■ Exercise prompt ■
When you reach the line with "green brick D3:E3" in the data below, begin printing lines exactly, and stop once the line with "white brick J9:J14 level 1 -> none" has been printed.

■ Material for the task ■
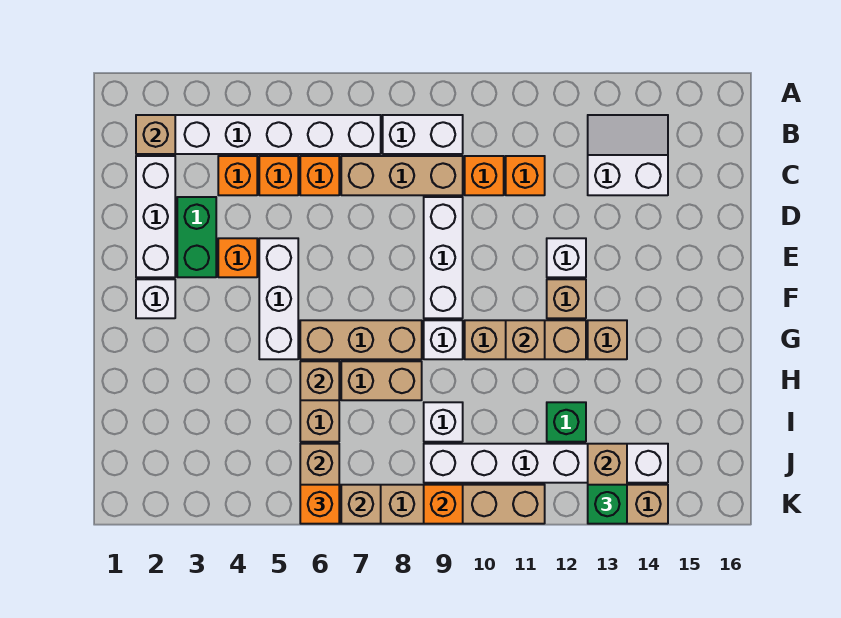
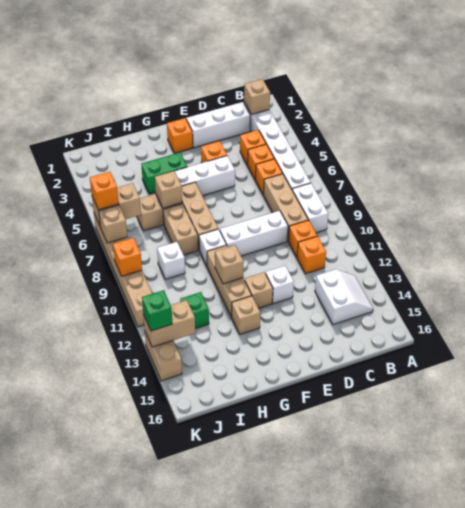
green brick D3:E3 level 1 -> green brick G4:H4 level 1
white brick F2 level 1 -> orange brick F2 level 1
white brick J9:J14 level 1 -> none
* * *
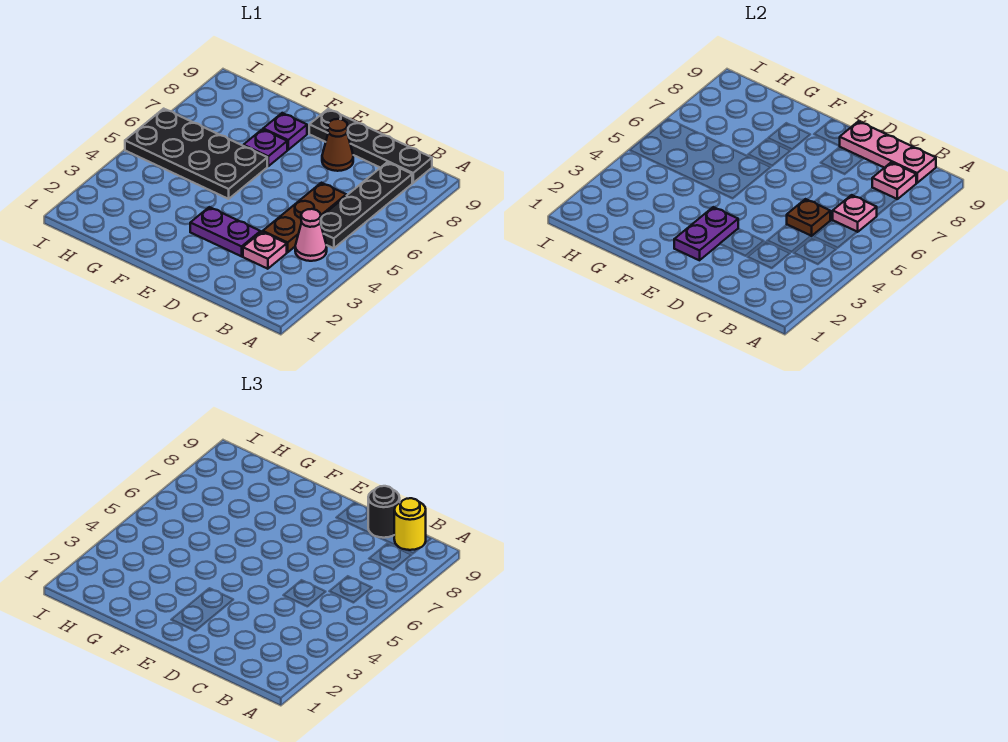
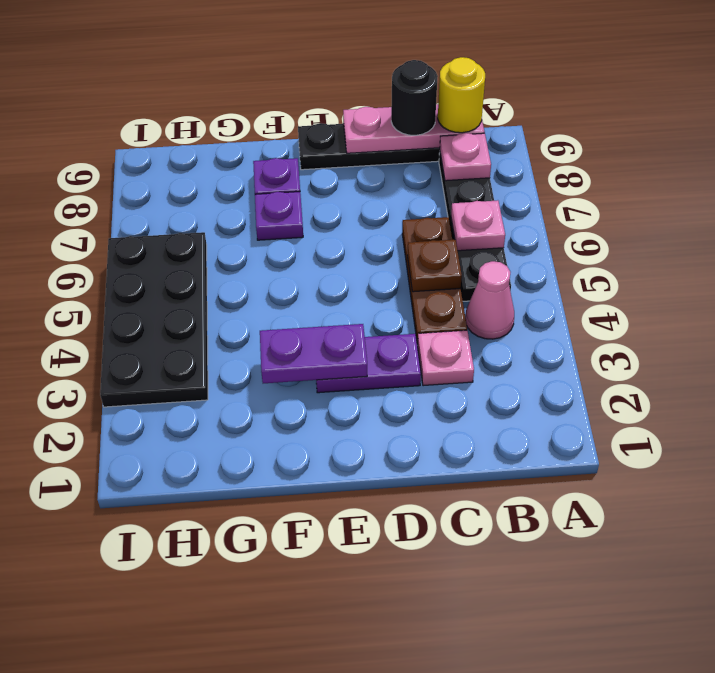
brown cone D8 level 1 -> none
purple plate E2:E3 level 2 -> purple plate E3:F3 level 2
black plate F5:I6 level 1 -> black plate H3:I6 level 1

■ Solution below ■
green brick D3:E3 level 1 -> green brick G4:H4 level 1
white brick F2 level 1 -> orange brick F2 level 1
white brick J9:J14 level 1 -> none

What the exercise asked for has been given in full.